Segment Open

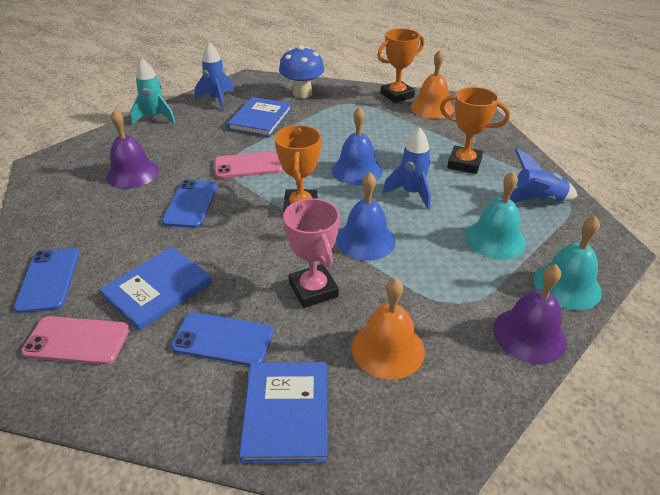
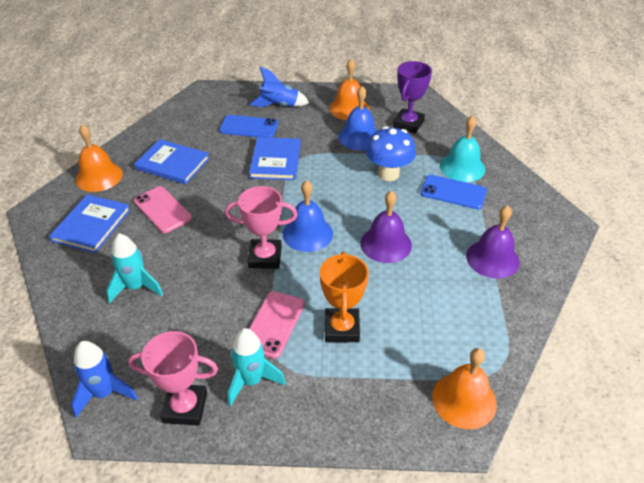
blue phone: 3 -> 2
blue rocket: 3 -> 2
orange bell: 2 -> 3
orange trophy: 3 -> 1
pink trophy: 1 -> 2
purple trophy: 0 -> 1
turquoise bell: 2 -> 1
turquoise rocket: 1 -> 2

Segment Closed
Segment Open

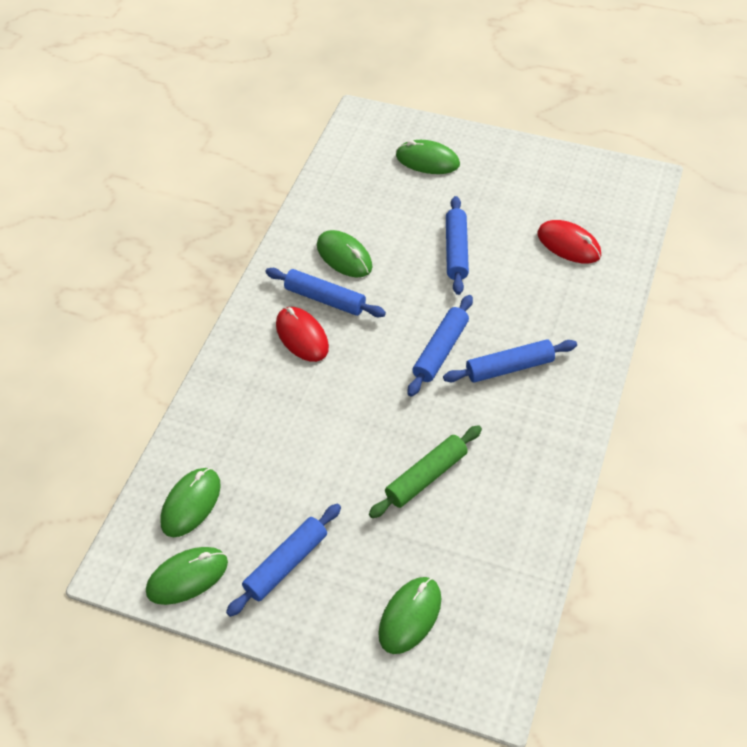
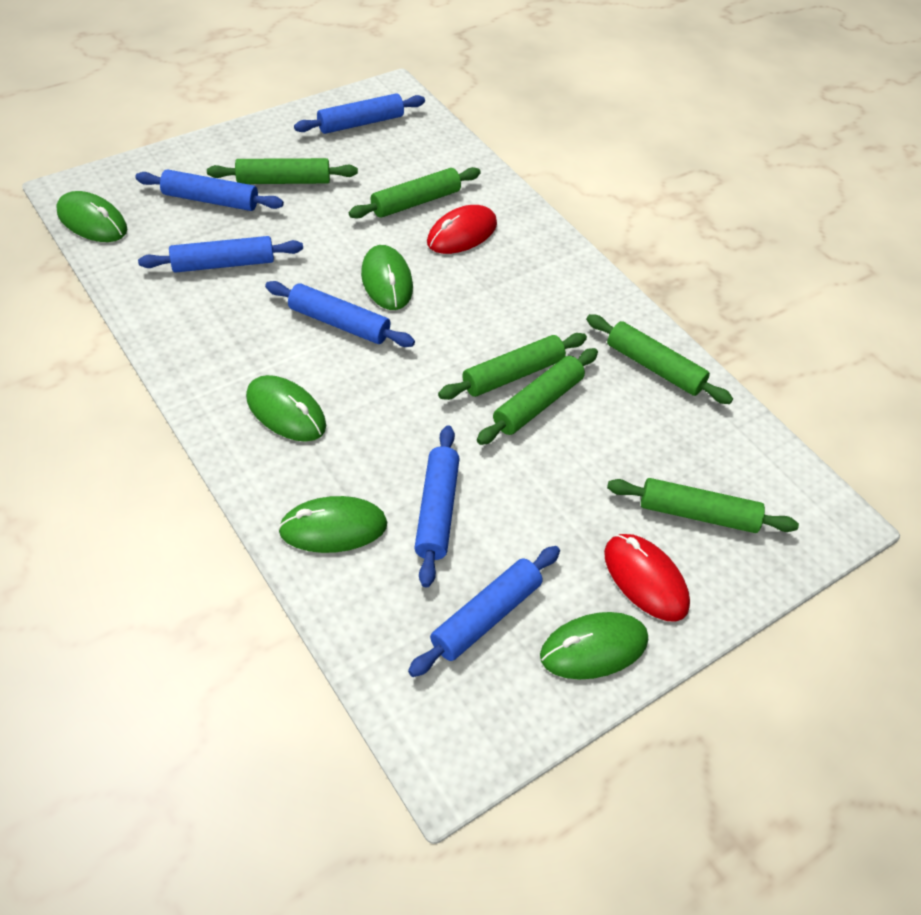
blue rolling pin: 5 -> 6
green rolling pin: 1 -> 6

Segment Closed

__WHAT THIS TASK INVOLVES__. Please find every line in the records that contains the word "blue", and copy it out.

__EXPECTED ANSWER__.
blue phone: 3 -> 2
blue rocket: 3 -> 2
blue rolling pin: 5 -> 6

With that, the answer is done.